[BEGIN Exercise material]

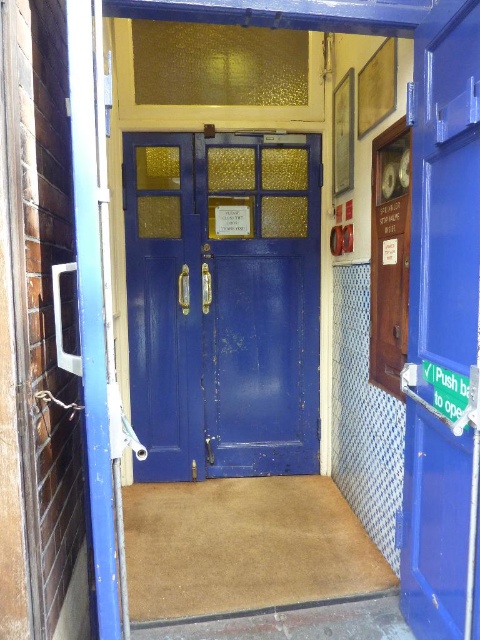
Which is above, matte blue door at center or matte blue door at right?

matte blue door at center

In the scene shown: Does matte blue door at center come in front of matte blue door at right?

No, matte blue door at center is behind matte blue door at right.

Identify the location of matte blue door at center. This screenshot has width=480, height=640. (223, 301).

Where is `matte blue door at center`? This screenshot has height=640, width=480. matte blue door at center is located at coordinates 223,301.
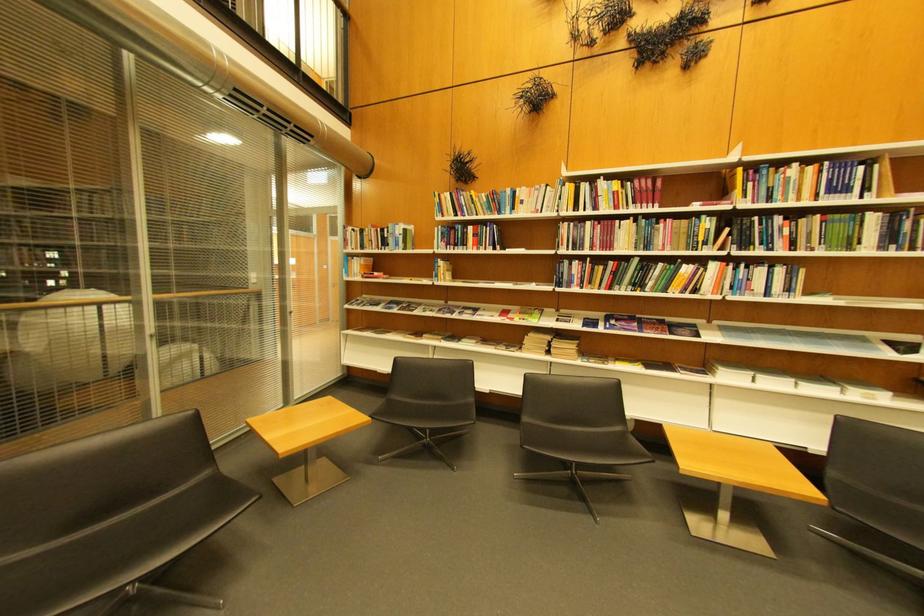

[END Exercise material]

Quote every line above verbatim, leaving out the pictures.

Which is above, matte blue door at center or matte blue door at right?

matte blue door at center

In the scene shown: Does matte blue door at center come in front of matte blue door at right?

No, matte blue door at center is behind matte blue door at right.

Identify the location of matte blue door at center. This screenshot has width=480, height=640. (223, 301).

Where is `matte blue door at center`? This screenshot has height=640, width=480. matte blue door at center is located at coordinates 223,301.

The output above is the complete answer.